● Work required:
Which lines in the records below contain the word "none"? Copy each of them.

*** Given records Section Begins ***

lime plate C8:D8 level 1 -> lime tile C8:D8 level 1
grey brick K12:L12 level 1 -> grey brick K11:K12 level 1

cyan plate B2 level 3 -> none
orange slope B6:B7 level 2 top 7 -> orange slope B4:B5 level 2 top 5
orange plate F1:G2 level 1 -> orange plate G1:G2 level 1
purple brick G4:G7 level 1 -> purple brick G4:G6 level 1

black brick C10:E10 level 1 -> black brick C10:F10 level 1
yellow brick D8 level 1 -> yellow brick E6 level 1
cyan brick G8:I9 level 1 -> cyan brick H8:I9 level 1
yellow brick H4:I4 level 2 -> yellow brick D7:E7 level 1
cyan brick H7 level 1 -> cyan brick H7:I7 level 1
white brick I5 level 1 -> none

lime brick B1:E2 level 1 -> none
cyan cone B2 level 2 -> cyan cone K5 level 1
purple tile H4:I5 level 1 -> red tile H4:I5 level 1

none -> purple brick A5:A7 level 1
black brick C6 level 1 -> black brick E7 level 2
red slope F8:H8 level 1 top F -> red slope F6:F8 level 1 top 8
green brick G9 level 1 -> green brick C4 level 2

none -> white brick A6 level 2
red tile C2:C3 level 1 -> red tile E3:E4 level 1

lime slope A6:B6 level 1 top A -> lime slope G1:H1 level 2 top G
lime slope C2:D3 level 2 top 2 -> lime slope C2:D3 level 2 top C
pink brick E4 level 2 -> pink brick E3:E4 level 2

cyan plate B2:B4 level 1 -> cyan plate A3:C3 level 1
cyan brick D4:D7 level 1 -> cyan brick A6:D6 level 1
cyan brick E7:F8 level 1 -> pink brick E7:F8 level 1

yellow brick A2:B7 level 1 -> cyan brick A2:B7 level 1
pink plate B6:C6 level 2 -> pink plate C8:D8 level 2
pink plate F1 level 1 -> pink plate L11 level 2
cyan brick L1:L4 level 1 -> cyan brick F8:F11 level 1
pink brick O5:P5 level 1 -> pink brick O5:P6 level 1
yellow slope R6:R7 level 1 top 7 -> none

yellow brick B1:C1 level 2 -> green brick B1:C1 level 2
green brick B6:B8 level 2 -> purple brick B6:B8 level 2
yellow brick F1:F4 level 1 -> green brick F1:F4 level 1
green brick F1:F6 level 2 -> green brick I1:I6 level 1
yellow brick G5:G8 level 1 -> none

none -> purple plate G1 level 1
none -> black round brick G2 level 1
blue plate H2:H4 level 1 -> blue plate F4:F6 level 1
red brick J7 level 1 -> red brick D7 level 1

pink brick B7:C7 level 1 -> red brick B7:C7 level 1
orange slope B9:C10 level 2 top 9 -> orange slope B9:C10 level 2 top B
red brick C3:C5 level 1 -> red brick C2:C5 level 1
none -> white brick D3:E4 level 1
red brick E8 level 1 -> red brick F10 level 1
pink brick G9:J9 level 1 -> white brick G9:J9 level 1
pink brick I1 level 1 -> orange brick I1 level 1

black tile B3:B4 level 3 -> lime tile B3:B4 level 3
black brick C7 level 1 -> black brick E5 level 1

*** Given records Section Ends ***

● Exercise solution:
cyan plate B2 level 3 -> none
white brick I5 level 1 -> none
lime brick B1:E2 level 1 -> none
none -> purple brick A5:A7 level 1
none -> white brick A6 level 2
yellow slope R6:R7 level 1 top 7 -> none
yellow brick G5:G8 level 1 -> none
none -> purple plate G1 level 1
none -> black round brick G2 level 1
none -> white brick D3:E4 level 1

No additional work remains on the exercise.